Look below for the line containing "building: [302,444,346,493] -> none", then write out that line and every line after it to the end, exactly, minus the pictures.

Structure detection data:
####################
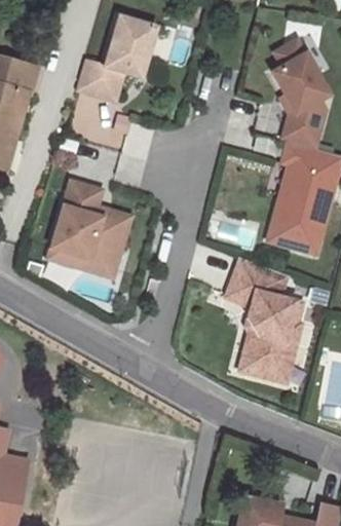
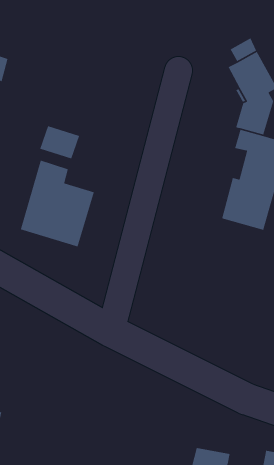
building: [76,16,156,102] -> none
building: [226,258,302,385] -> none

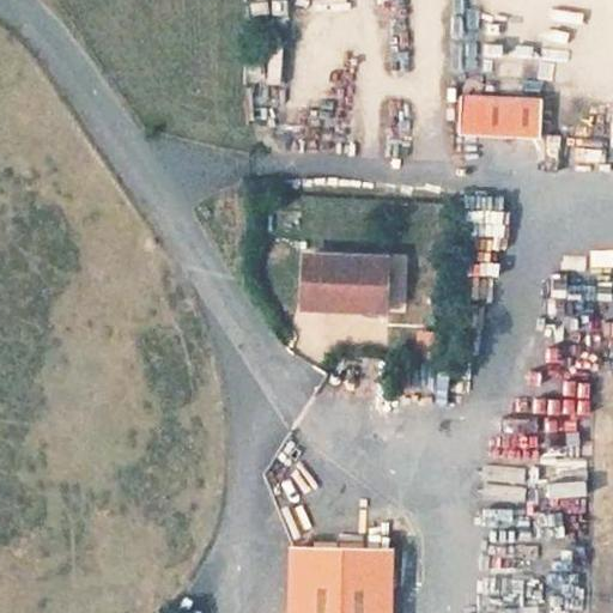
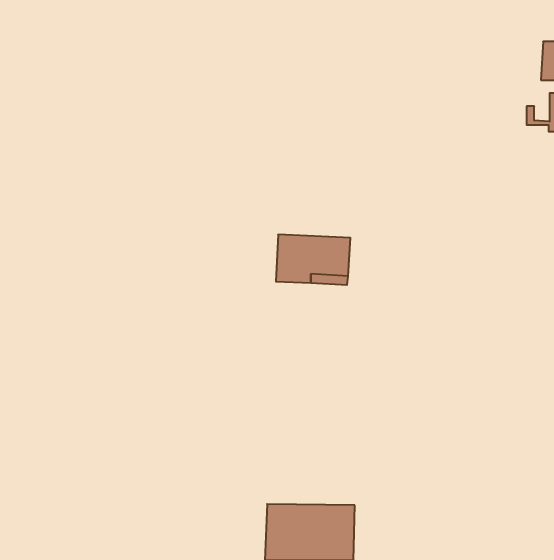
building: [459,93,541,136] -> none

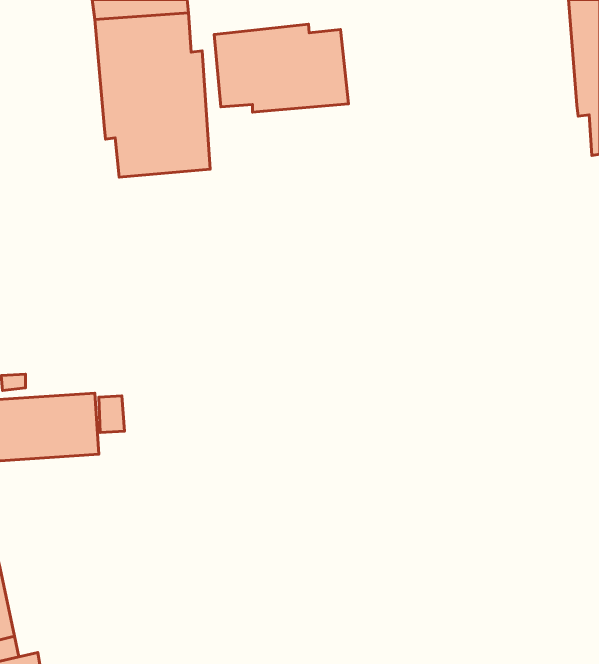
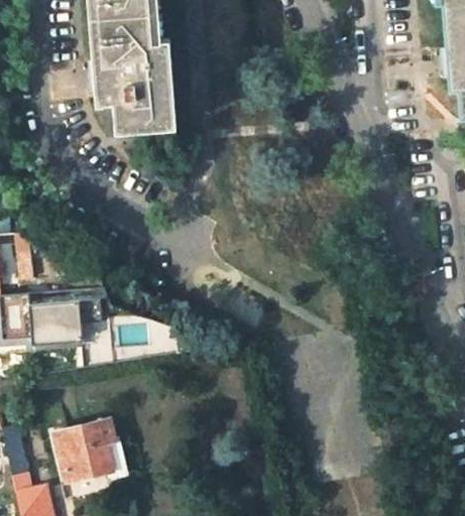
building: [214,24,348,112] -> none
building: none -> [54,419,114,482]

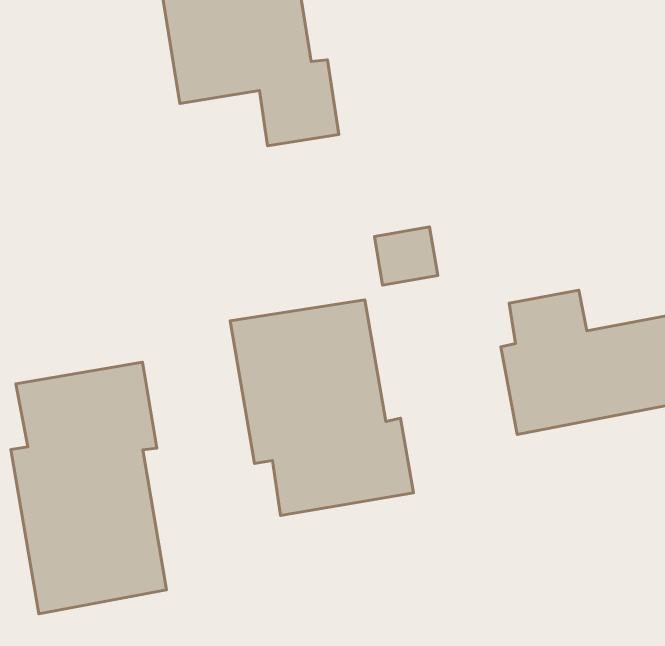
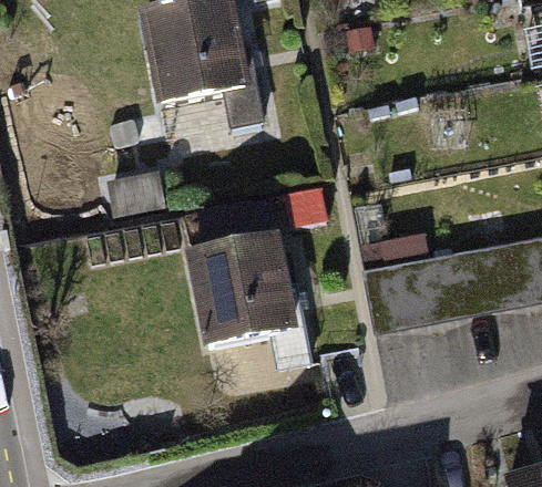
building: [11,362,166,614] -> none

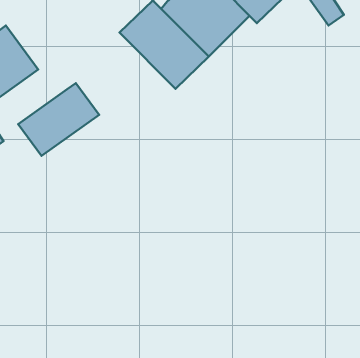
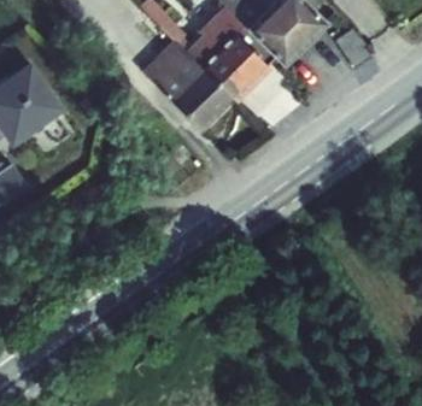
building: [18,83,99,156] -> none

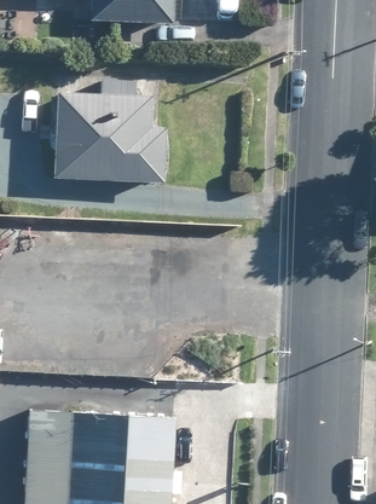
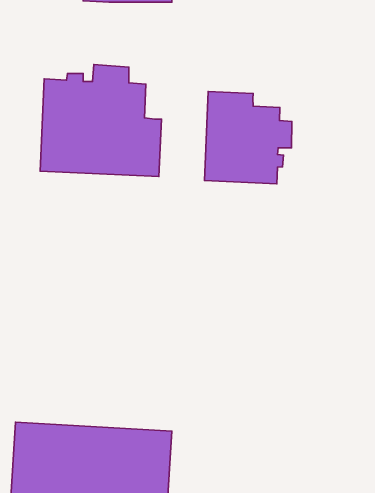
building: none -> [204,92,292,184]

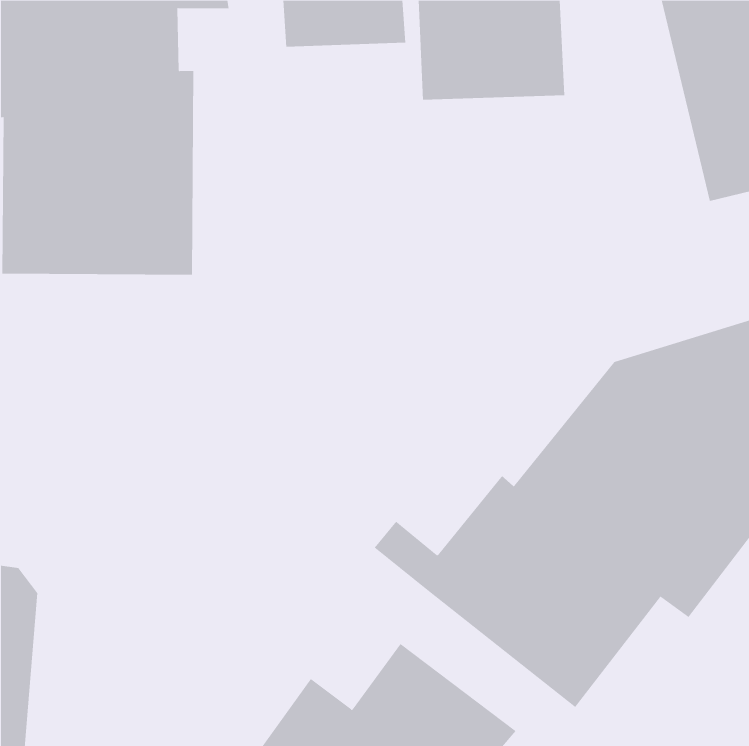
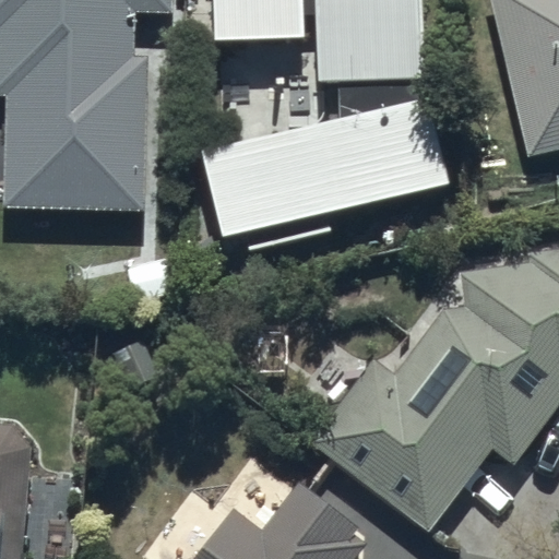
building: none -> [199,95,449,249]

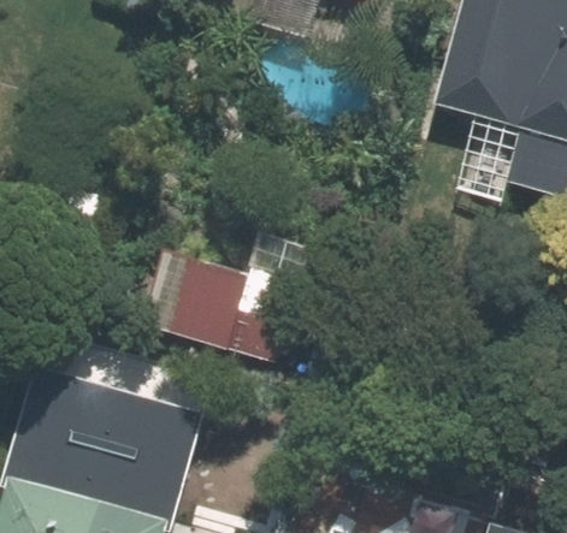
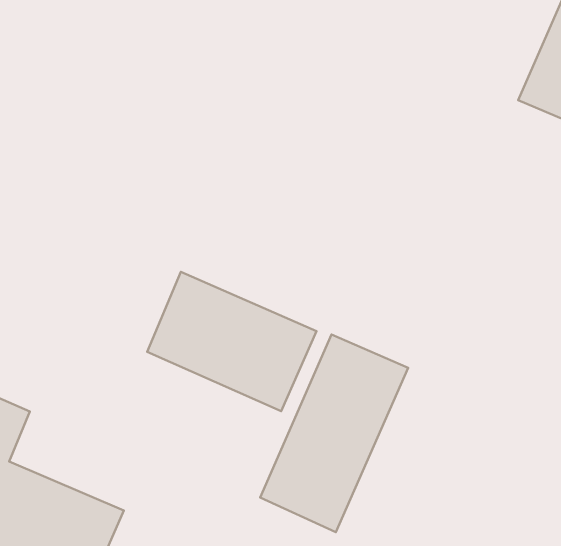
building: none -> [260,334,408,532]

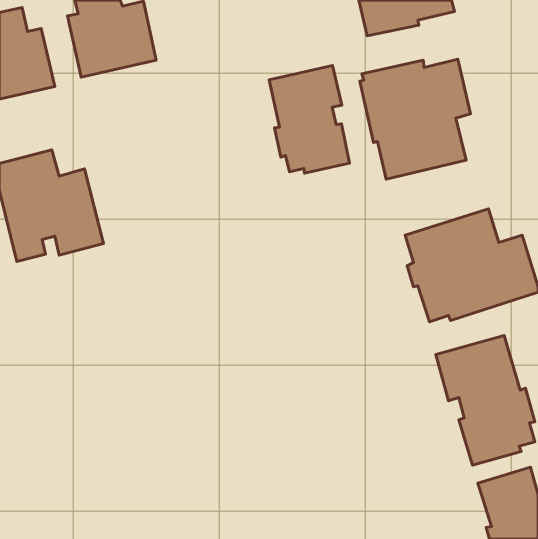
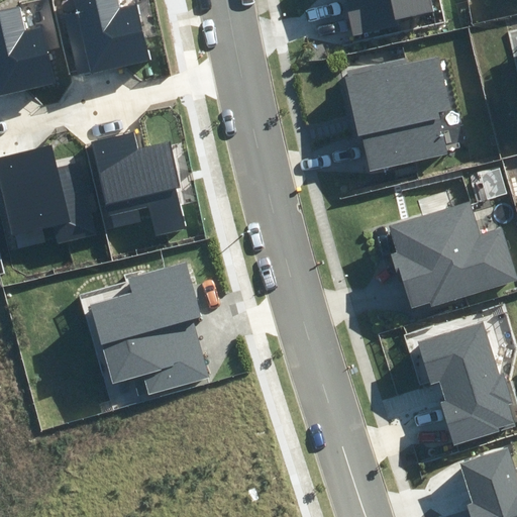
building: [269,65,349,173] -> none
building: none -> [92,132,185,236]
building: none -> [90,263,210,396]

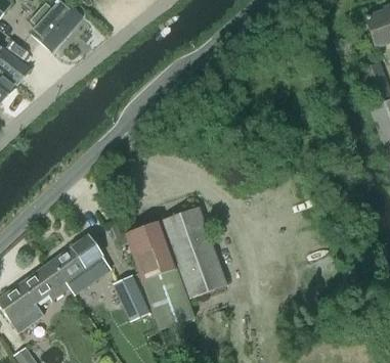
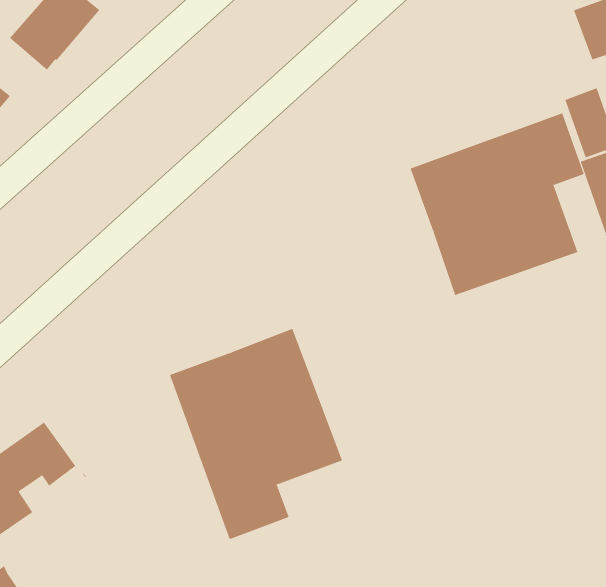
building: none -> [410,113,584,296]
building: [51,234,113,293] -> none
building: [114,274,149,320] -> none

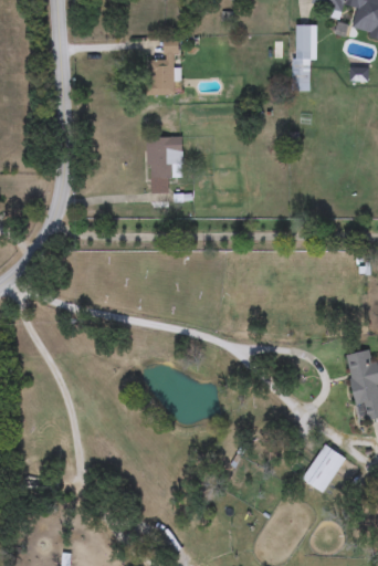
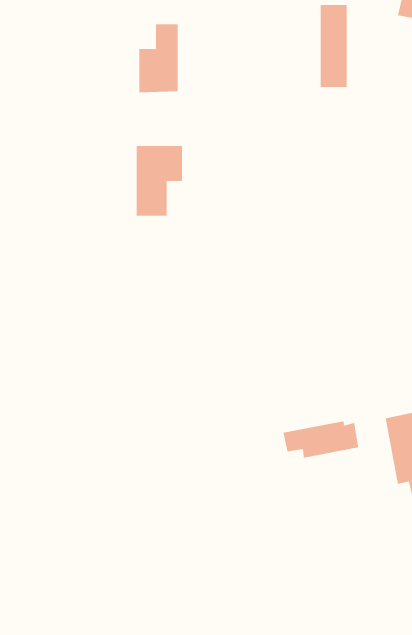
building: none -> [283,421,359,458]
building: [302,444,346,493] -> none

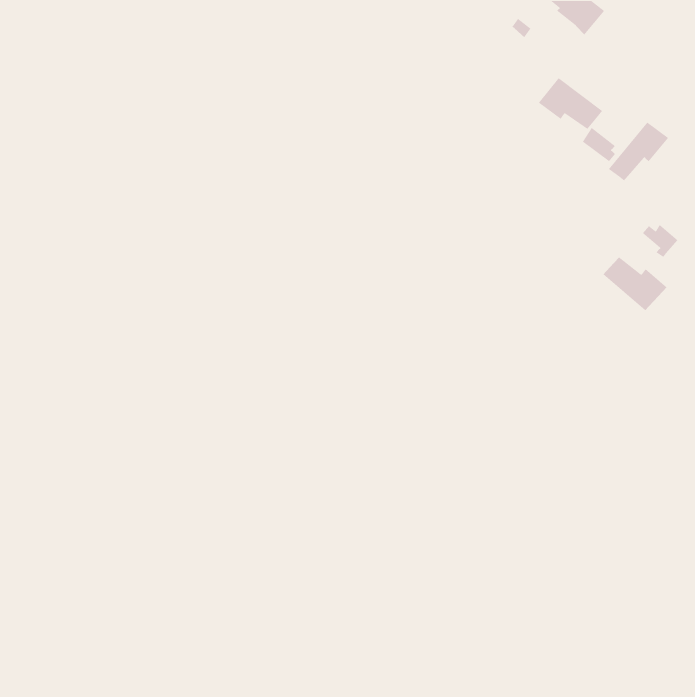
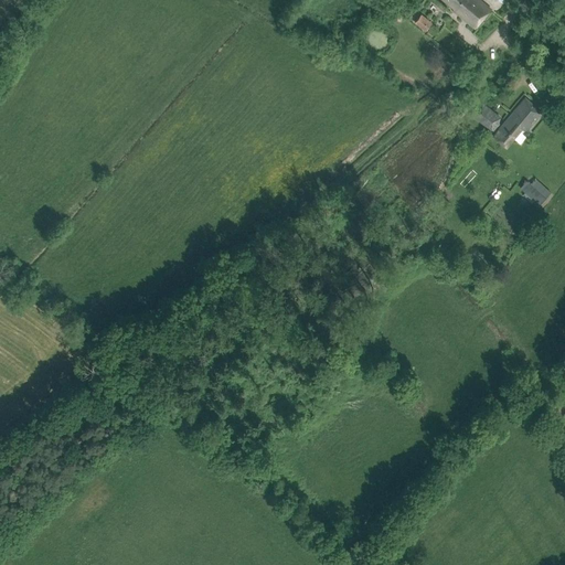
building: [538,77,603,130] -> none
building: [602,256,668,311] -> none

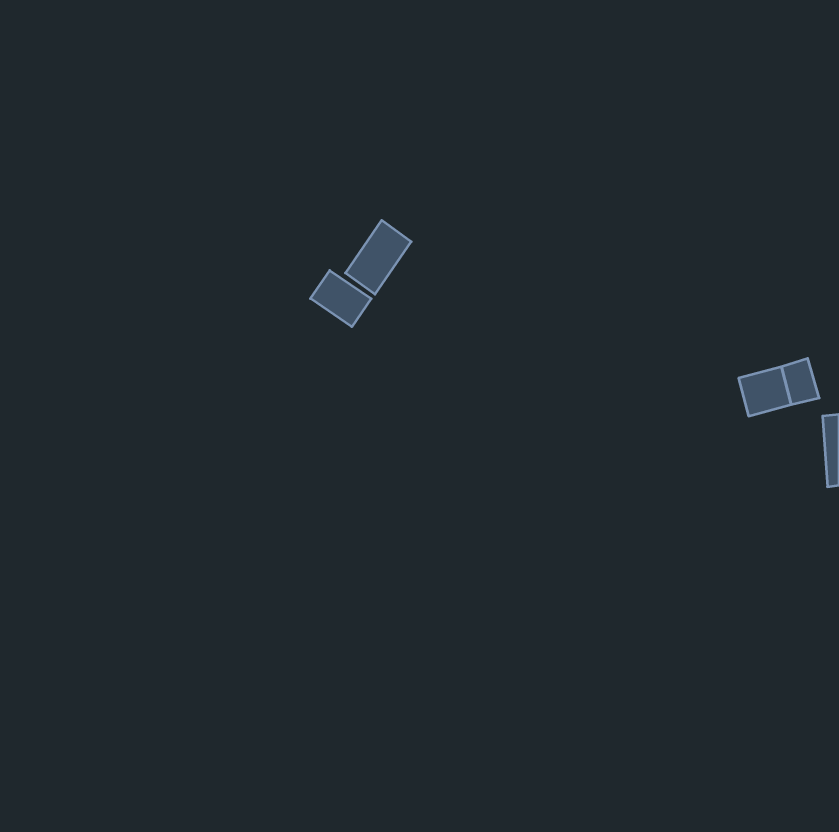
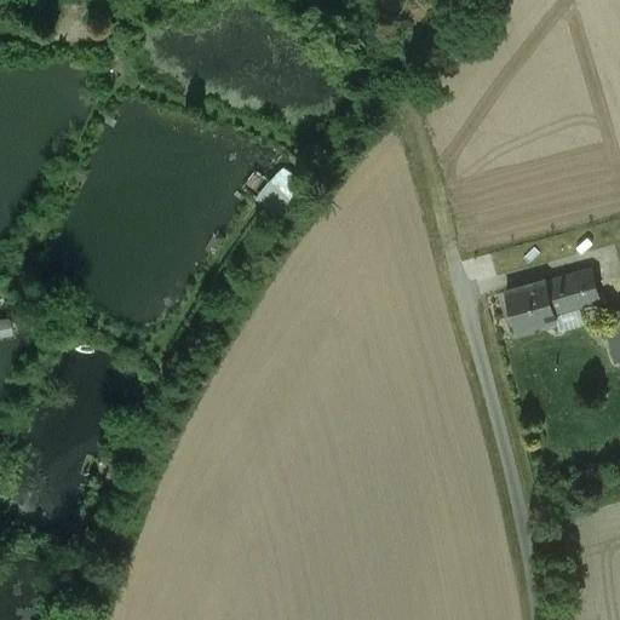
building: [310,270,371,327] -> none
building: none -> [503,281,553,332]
####################
**Written reply**
building: [302,444,346,493] -> none

building: [538,77,603,130] -> none
building: [602,256,668,311] -> none

building: [310,270,371,327] -> none
building: none -> [503,281,553,332]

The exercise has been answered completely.